• YOUR TASK: Look below for the line with "red ball: 1 -> 2", and from there restate every line word for word until the entries end.

(Stored data)
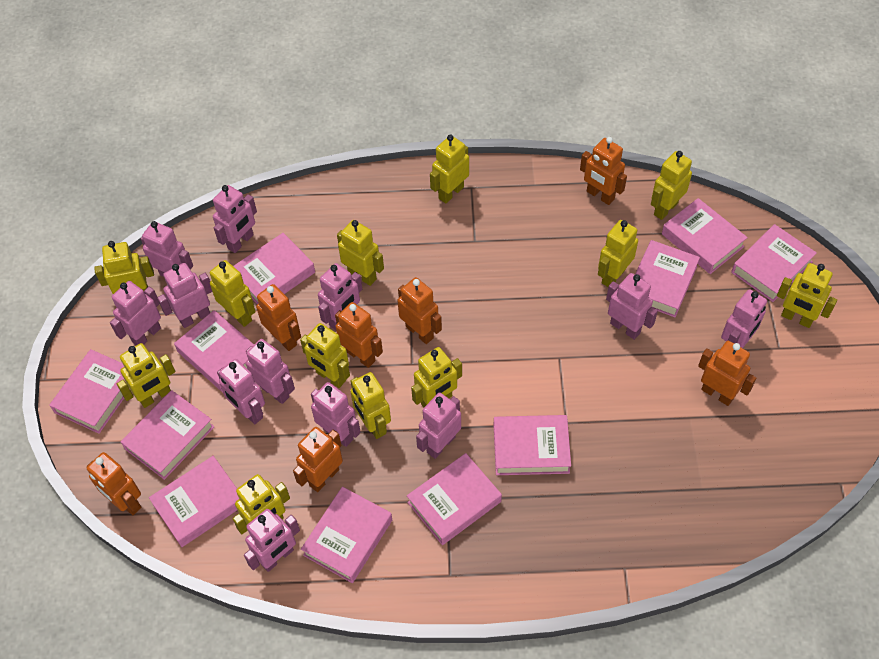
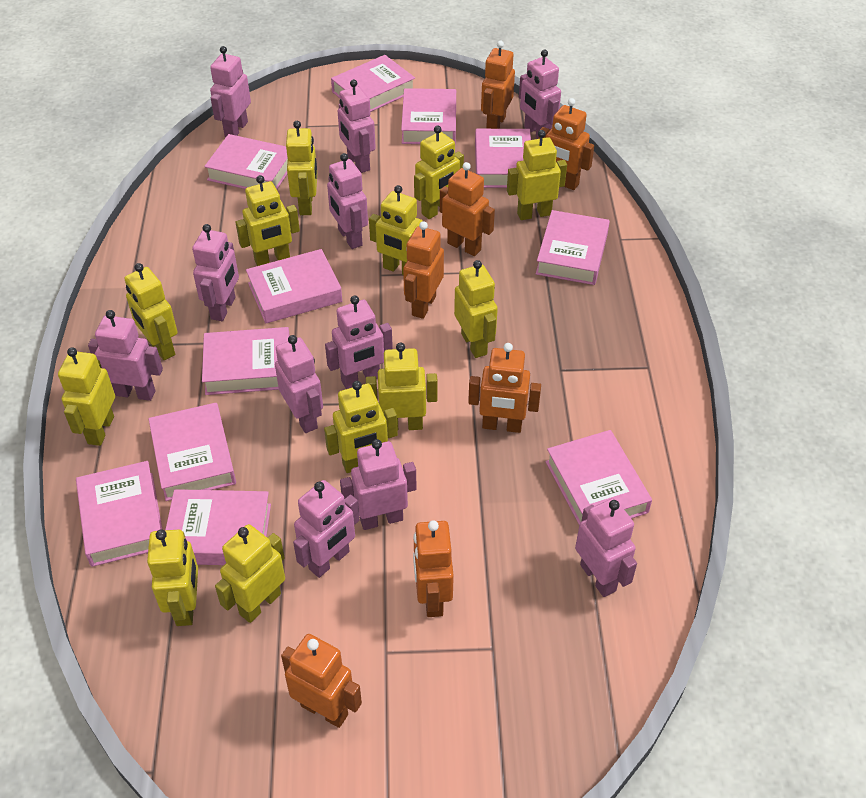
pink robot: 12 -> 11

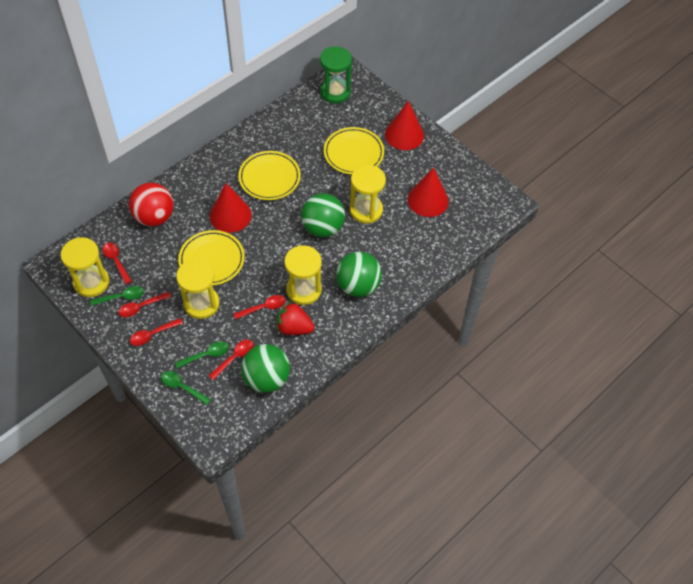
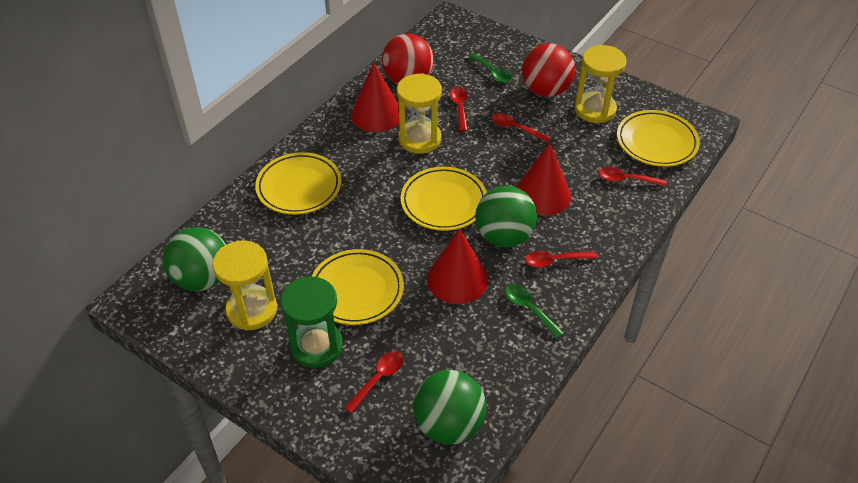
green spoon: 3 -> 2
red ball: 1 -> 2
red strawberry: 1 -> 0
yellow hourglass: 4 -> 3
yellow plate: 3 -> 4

• ANSWER BELOW:
red ball: 1 -> 2
red strawberry: 1 -> 0
yellow hourglass: 4 -> 3
yellow plate: 3 -> 4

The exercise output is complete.